● **Work item**
Without the pictures, copy all the entries below exactly.

● **Data extracts**
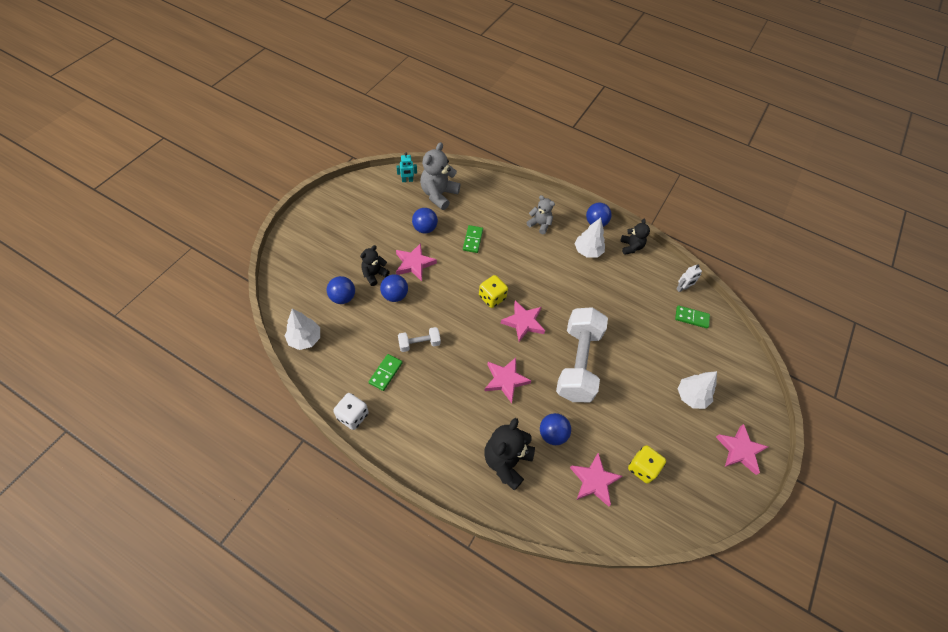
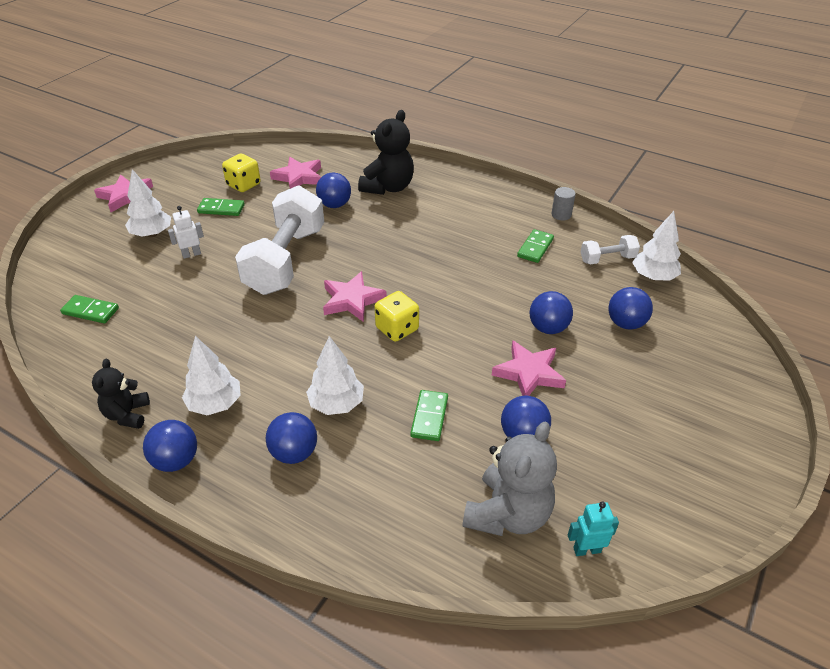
camera: 175 degrees left, 15 degrees down
(353, 416) = (561, 215): white dice -> grey cylinder
(374, 274) = (590, 355): black teddy bear -> none
(419, 344) = (499, 275): white dumbbell -> white dumbbell (607, 259)
(505, 380) = (384, 244): pink star -> none
(522, 249) = (336, 404): none -> white tree
(539, 224) = (294, 453): grey teddy bear -> blue ball
(649, 429) = (221, 209): none -> green domino
(682, 288) = (76, 349): white robot -> white robot (191, 254)

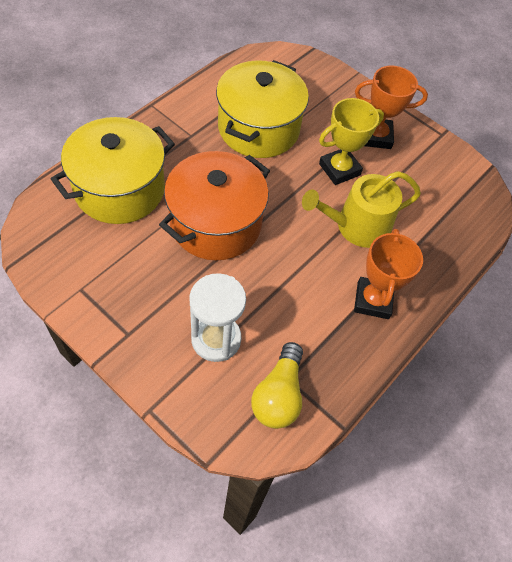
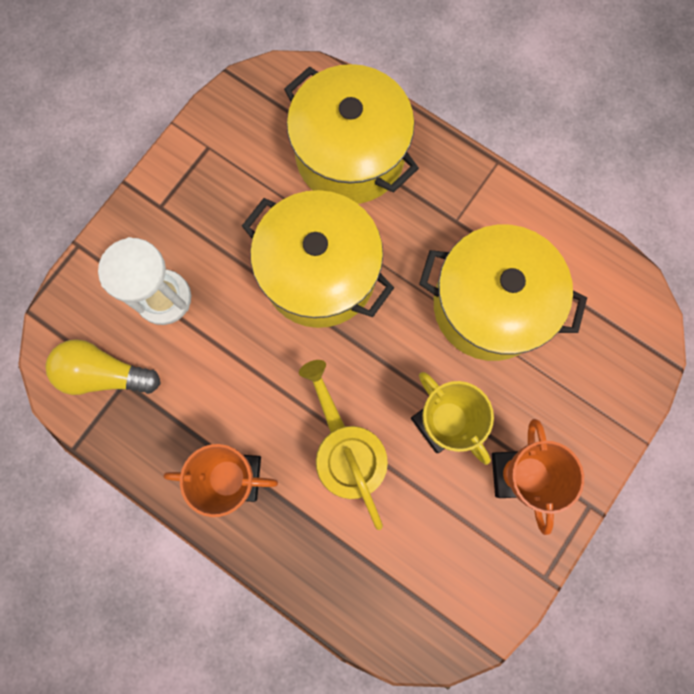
camera: 90 degrees right, 20 degrees up
(215, 223) = (319, 273): orange pot -> yellow pot

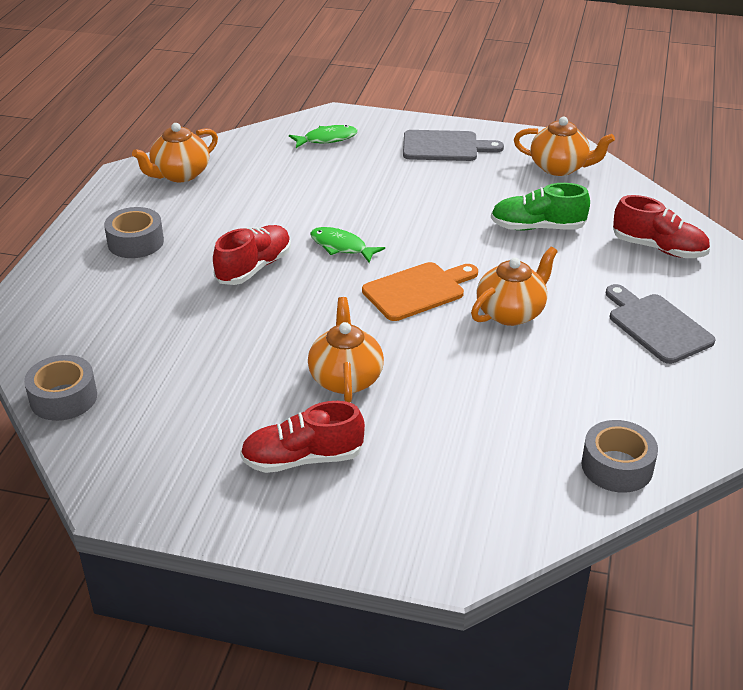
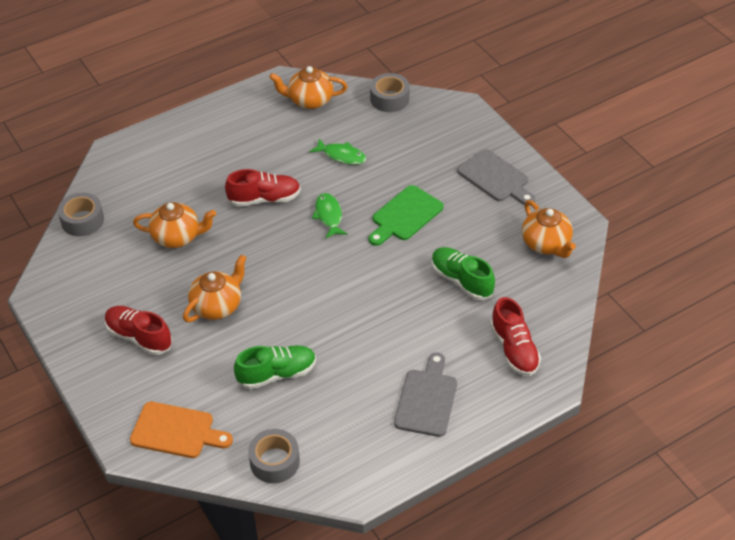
camera: 45 degrees right, 10 degrees up
(135, 242) = (227, 138): grey tape -> grey tape (389, 99)
(327, 139) = (430, 124): green fish -> green fish (341, 156)
(411, 210) = (405, 215): none -> green cutting board
(418, 290) = (328, 276): orange cutting board -> orange cutting board (176, 431)
(498, 395) = (277, 374): none -> green shoe
(511, 312) = (358, 329): orange teapot -> orange teapot (177, 237)

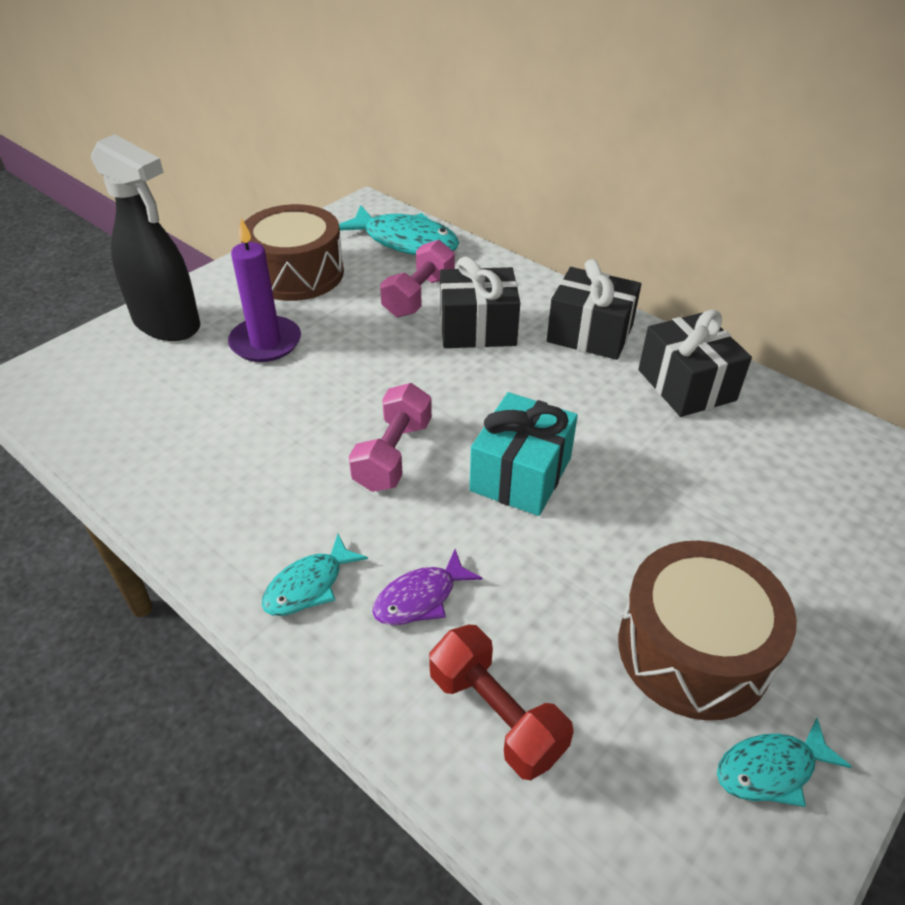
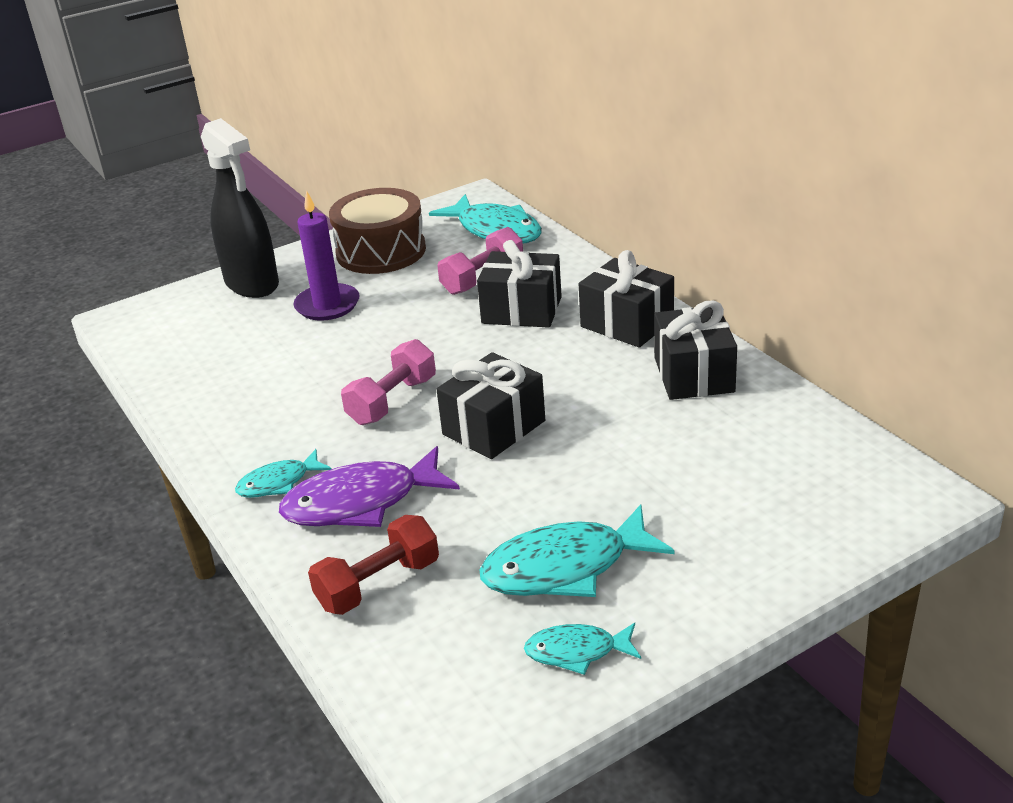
camera: 20 degrees right, 10 degrees down
(420, 598) = (361, 502): purple fish -> purple fish, size x1.80
(496, 715) = (378, 584): red dumbbell -> red dumbbell turned 75 degrees clockwise
(521, 474) = (494, 428): turquoise gift -> black gift
(693, 649) = (565, 567): brown drum -> turquoise fish

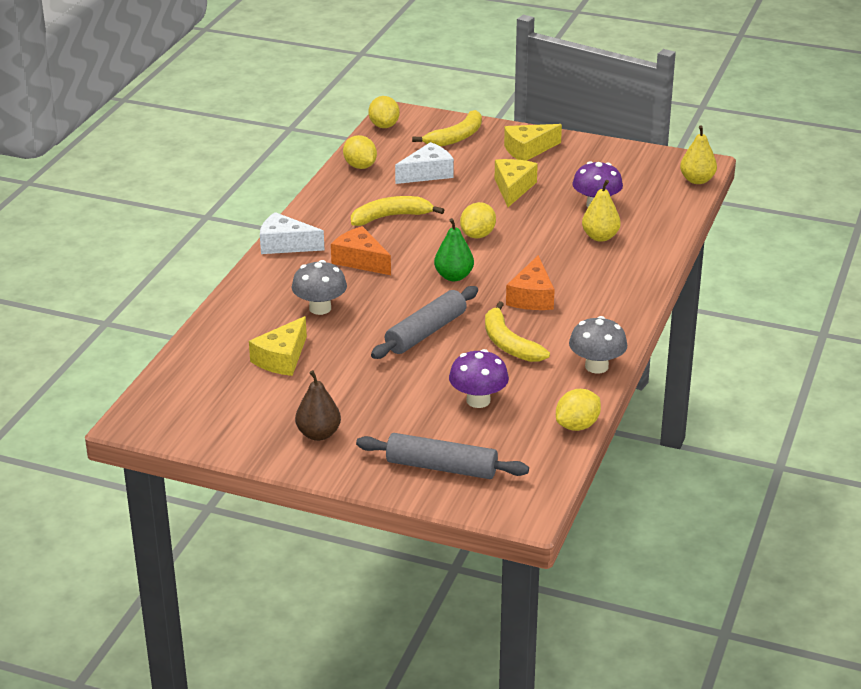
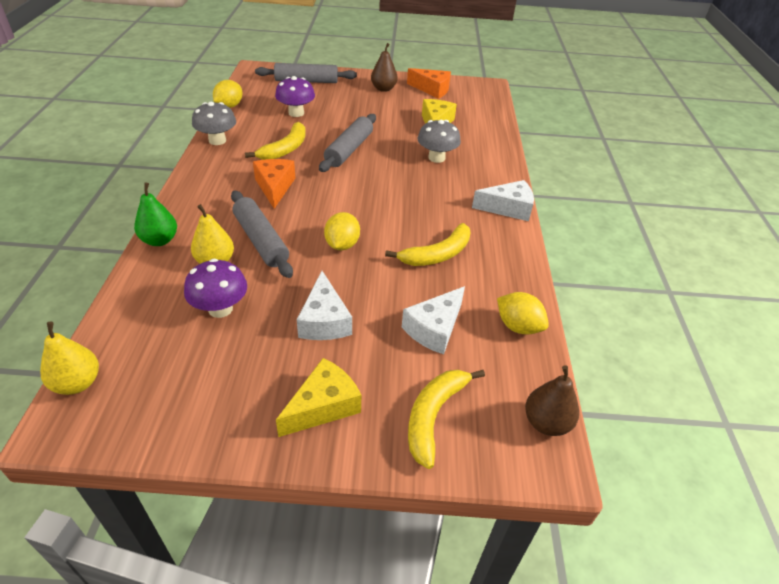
camera: 160 degrees right, 10 degrees up
(360, 260) = (434, 202): orange cheese -> orange cheese (432, 89)
(384, 126) = (546, 423): yellow lemon -> brown pear
(454, 276) = (347, 197): green pear -> green pear (160, 240)
(508, 343) = (285, 149): yellow banana -> yellow banana turned 75 degrees clockwise
(513, 188) = (324, 320): yellow cheese -> white cheese
(556, 248) = (261, 240): none -> grey rolling pin

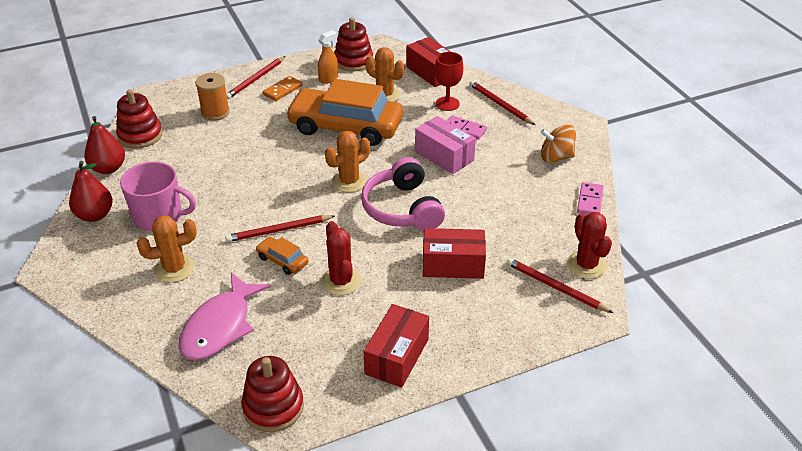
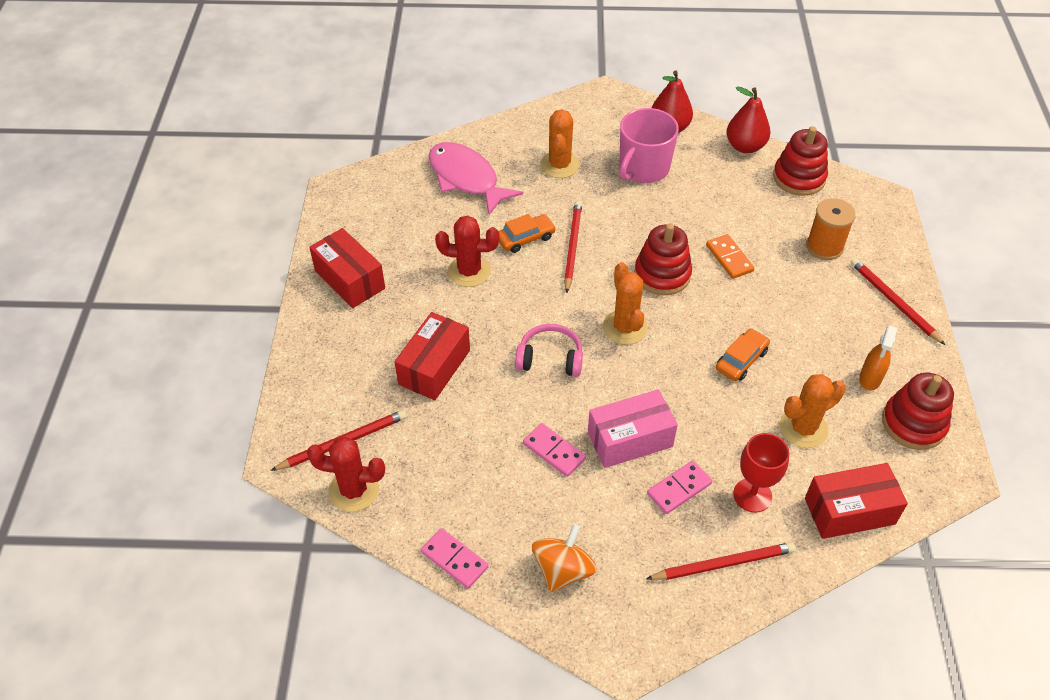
camera: 115 degrees right, 10 degrees up
(273, 407) = (356, 189): red stacking toy -> red stacking toy (662, 274)
(283, 90) = (856, 322): orange domino -> orange domino (729, 258)
(328, 79) = (870, 379): orange spray bottle -> orange spray bottle turned 45 degrees clockwise
(345, 127) = (741, 360): orange car -> orange car, size x0.41
(402, 208) = (550, 358): pink headphones -> pink headphones, size x0.63
(478, 184) = (554, 451): none -> pink domino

● **Answer section**
camera: 175 degrees left, 15 degrees down
(353, 416) = (561, 215): white dice -> grey cylinder
(374, 274) = (590, 355): black teddy bear -> none
(419, 344) = (499, 275): white dumbbell -> white dumbbell (607, 259)
(505, 380) = (384, 244): pink star -> none
(522, 249) = (336, 404): none -> white tree
(539, 224) = (294, 453): grey teddy bear -> blue ball
(649, 429) = (221, 209): none -> green domino
(682, 288) = (76, 349): white robot -> white robot (191, 254)

camera: 90 degrees right, 20 degrees up
(215, 223) = (319, 273): orange pot -> yellow pot

camera: 45 degrees right, 10 degrees up
(135, 242) = (227, 138): grey tape -> grey tape (389, 99)
(327, 139) = (430, 124): green fish -> green fish (341, 156)
(411, 210) = (405, 215): none -> green cutting board
(418, 290) = (328, 276): orange cutting board -> orange cutting board (176, 431)
(498, 395) = (277, 374): none -> green shoe
(511, 312) = (358, 329): orange teapot -> orange teapot (177, 237)

camera: 20 degrees right, 10 degrees down
(420, 598) = (361, 502): purple fish -> purple fish, size x1.80
(496, 715) = (378, 584): red dumbbell -> red dumbbell turned 75 degrees clockwise
(521, 474) = (494, 428): turquoise gift -> black gift
(693, 649) = (565, 567): brown drum -> turquoise fish

camera: 160 degrees right, 10 degrees up
(360, 260) = (434, 202): orange cheese -> orange cheese (432, 89)
(384, 126) = (546, 423): yellow lemon -> brown pear
(454, 276) = (347, 197): green pear -> green pear (160, 240)
(508, 343) = (285, 149): yellow banana -> yellow banana turned 75 degrees clockwise
(513, 188) = (324, 320): yellow cheese -> white cheese
(556, 248) = (261, 240): none -> grey rolling pin

camera: 115 degrees right, 10 degrees up
(273, 407) = (356, 189): red stacking toy -> red stacking toy (662, 274)
(283, 90) = (856, 322): orange domino -> orange domino (729, 258)
(328, 79) = (870, 379): orange spray bottle -> orange spray bottle turned 45 degrees clockwise
(345, 127) = (741, 360): orange car -> orange car, size x0.41
(402, 208) = (550, 358): pink headphones -> pink headphones, size x0.63
(478, 184) = (554, 451): none -> pink domino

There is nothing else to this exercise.